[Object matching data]

=====

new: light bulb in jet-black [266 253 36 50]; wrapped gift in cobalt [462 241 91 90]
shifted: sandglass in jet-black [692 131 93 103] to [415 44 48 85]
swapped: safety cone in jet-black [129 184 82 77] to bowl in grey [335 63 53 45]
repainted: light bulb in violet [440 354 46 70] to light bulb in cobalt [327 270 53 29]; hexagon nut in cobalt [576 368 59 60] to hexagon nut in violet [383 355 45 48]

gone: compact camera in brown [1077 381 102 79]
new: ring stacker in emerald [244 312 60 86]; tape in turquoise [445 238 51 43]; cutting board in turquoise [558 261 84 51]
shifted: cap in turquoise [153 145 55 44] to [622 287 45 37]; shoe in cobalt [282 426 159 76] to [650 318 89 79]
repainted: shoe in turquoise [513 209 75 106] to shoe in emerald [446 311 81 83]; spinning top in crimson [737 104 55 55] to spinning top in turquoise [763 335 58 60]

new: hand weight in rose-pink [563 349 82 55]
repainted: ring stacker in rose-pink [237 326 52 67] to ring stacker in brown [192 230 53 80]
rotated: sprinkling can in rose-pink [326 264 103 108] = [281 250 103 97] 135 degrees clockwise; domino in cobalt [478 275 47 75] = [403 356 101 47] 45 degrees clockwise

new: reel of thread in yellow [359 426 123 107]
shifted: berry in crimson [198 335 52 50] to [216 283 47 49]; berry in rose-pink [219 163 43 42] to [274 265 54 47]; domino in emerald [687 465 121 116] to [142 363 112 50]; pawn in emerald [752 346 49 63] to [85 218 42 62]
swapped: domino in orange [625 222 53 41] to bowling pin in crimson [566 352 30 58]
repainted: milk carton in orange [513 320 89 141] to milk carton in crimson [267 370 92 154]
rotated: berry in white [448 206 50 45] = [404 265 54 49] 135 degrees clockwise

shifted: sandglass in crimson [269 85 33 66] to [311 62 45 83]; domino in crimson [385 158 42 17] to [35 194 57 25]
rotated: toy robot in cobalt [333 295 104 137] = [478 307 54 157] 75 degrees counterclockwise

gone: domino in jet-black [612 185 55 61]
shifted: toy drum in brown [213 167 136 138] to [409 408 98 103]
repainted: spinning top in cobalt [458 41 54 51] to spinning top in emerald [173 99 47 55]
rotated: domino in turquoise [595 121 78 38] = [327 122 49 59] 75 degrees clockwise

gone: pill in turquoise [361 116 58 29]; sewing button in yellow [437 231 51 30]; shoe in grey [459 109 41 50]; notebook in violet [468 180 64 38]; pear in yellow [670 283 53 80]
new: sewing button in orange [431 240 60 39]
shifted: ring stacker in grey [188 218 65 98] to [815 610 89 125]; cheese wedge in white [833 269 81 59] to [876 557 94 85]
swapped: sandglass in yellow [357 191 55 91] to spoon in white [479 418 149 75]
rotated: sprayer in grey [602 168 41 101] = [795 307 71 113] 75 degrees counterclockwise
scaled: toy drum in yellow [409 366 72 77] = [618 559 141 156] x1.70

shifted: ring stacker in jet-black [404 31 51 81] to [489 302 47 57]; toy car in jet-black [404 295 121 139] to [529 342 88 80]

=====

• **Task to complete**
Please transcribe the records exactly from their first line through the line holding "swapped: safety cone", and leave out all others.

• **Solution below**
new: light bulb in jet-black [266 253 36 50]; wrapped gift in cobalt [462 241 91 90]
shifted: sandglass in jet-black [692 131 93 103] to [415 44 48 85]
swapped: safety cone in jet-black [129 184 82 77] to bowl in grey [335 63 53 45]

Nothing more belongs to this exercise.